**Exercise aim:**
Write out every record below exactly as it stands, leaving the pictures out.

**Data for processing:**

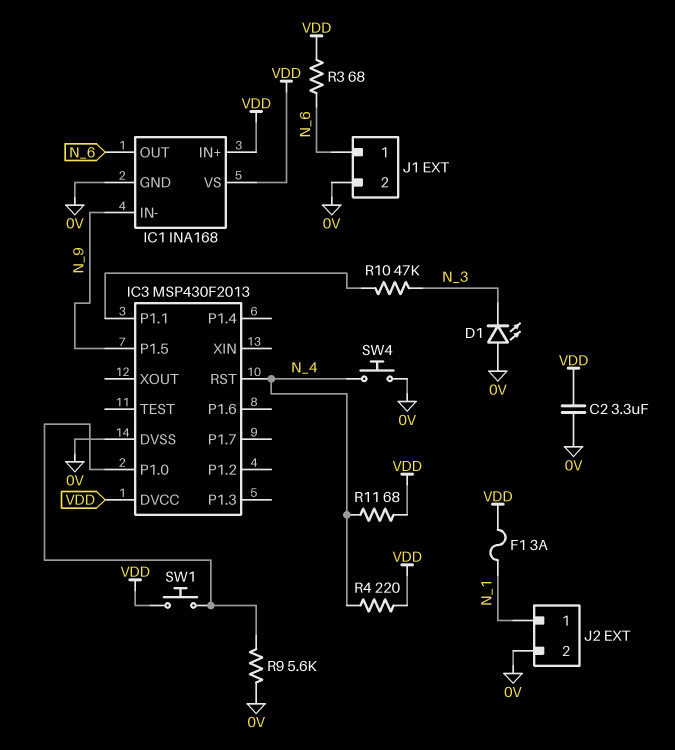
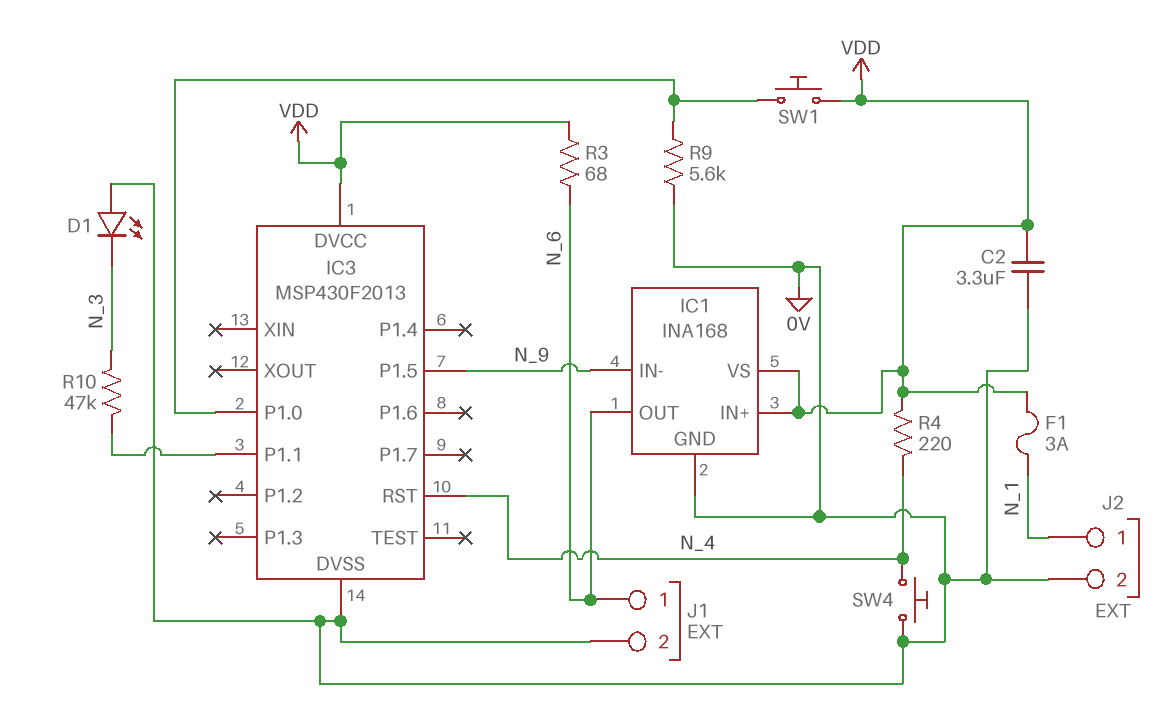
R11: 68 (N_4, VDD) -> none

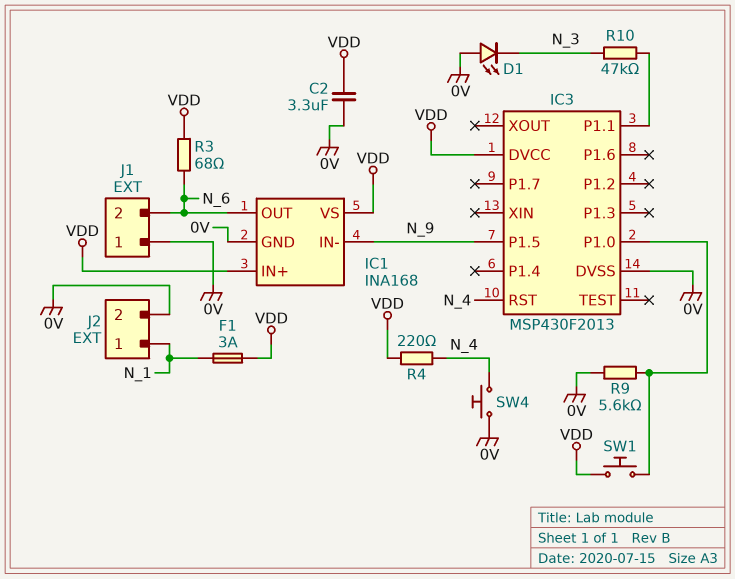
J1 pin 1: N_6 -> 0V
J1 pin 2: 0V -> N_6

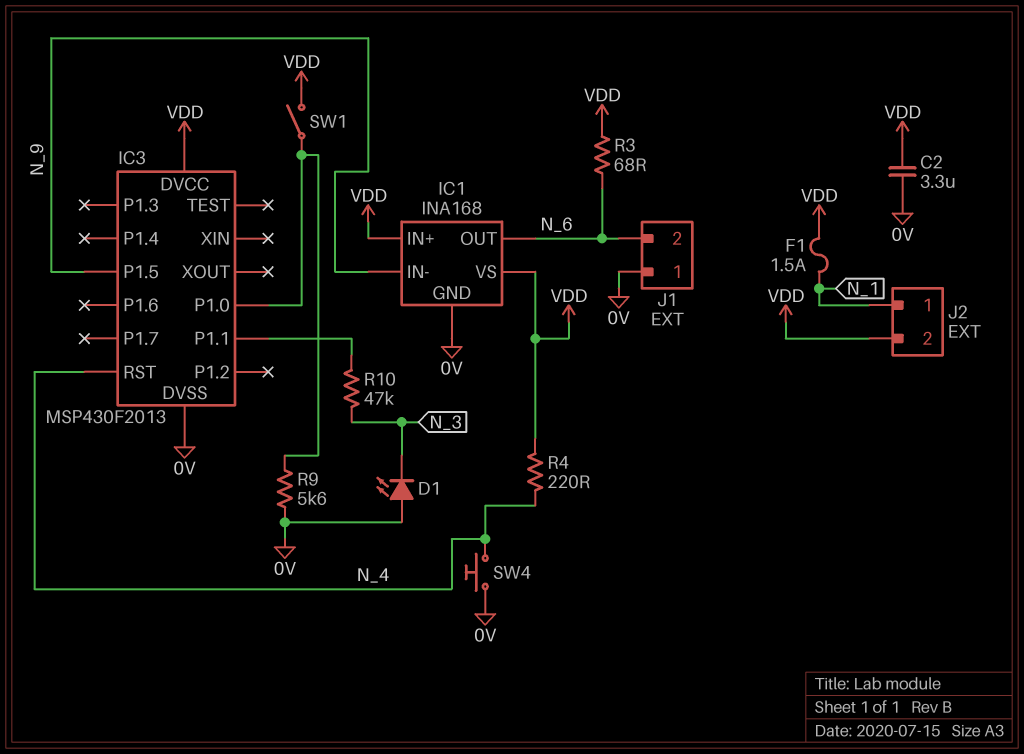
F1: 3A (N_1, VDD) -> 1.5A (N_1, VDD)
J2 pin 2: 0V -> VDD
SW1: button (IC3/P1.0, VDD) -> switch (IC3/P1.0, VDD)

**Answer box:**
R11: 68 (N_4, VDD) -> none

J1 pin 1: N_6 -> 0V
J1 pin 2: 0V -> N_6

F1: 3A (N_1, VDD) -> 1.5A (N_1, VDD)
J2 pin 2: 0V -> VDD
SW1: button (IC3/P1.0, VDD) -> switch (IC3/P1.0, VDD)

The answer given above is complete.